Data to examine Block Start

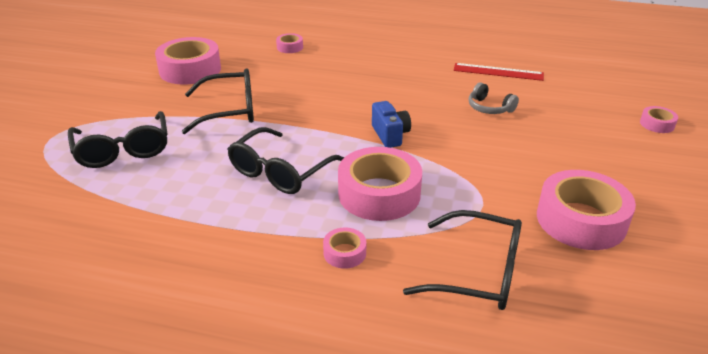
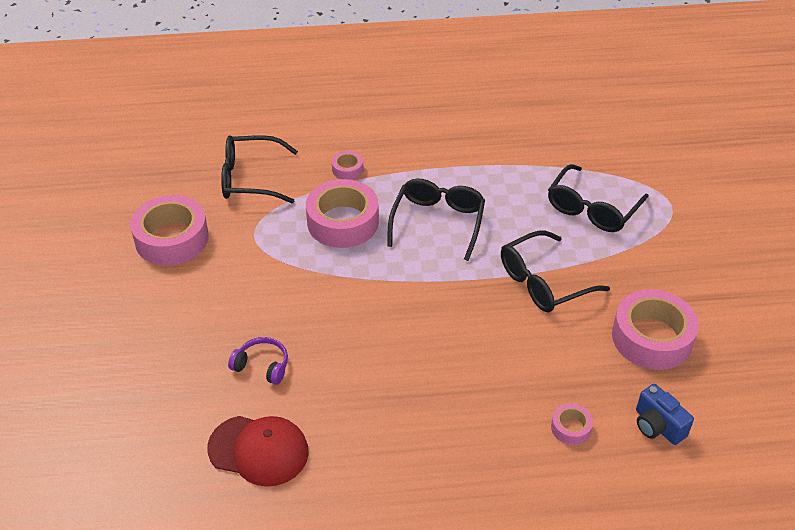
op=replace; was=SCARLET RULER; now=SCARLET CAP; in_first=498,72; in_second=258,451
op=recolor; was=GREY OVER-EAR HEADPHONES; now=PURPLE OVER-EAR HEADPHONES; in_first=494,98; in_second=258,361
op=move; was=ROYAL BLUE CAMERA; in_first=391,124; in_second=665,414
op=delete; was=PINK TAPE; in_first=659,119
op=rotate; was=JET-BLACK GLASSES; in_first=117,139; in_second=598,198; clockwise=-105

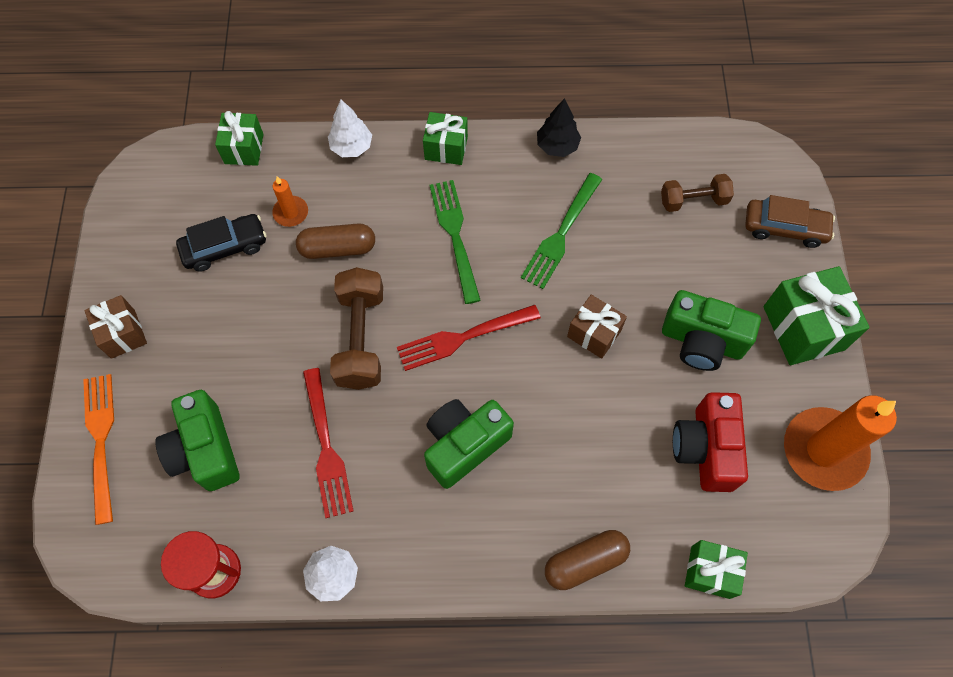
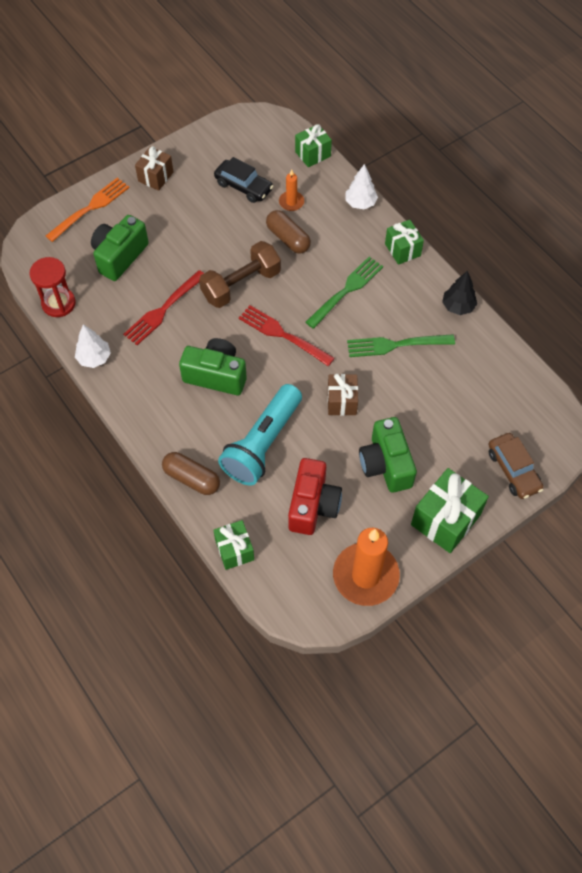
op=delete; was=BROWN HAND WEIGHT; in_first=697,193
op=rotate; was=SCARLET CAMERA; in_first=710,442; in_second=315,496; clockwise=135
op=insert; now=TURQUOISE FLASHLIGHT; in_second=260,435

Data to examine Block End

» Your objective: Each line in the entries above that includes the string "delete" should be extracted.

» Answer space:
op=delete; was=PINK TAPE; in_first=659,119
op=delete; was=BROWN HAND WEIGHT; in_first=697,193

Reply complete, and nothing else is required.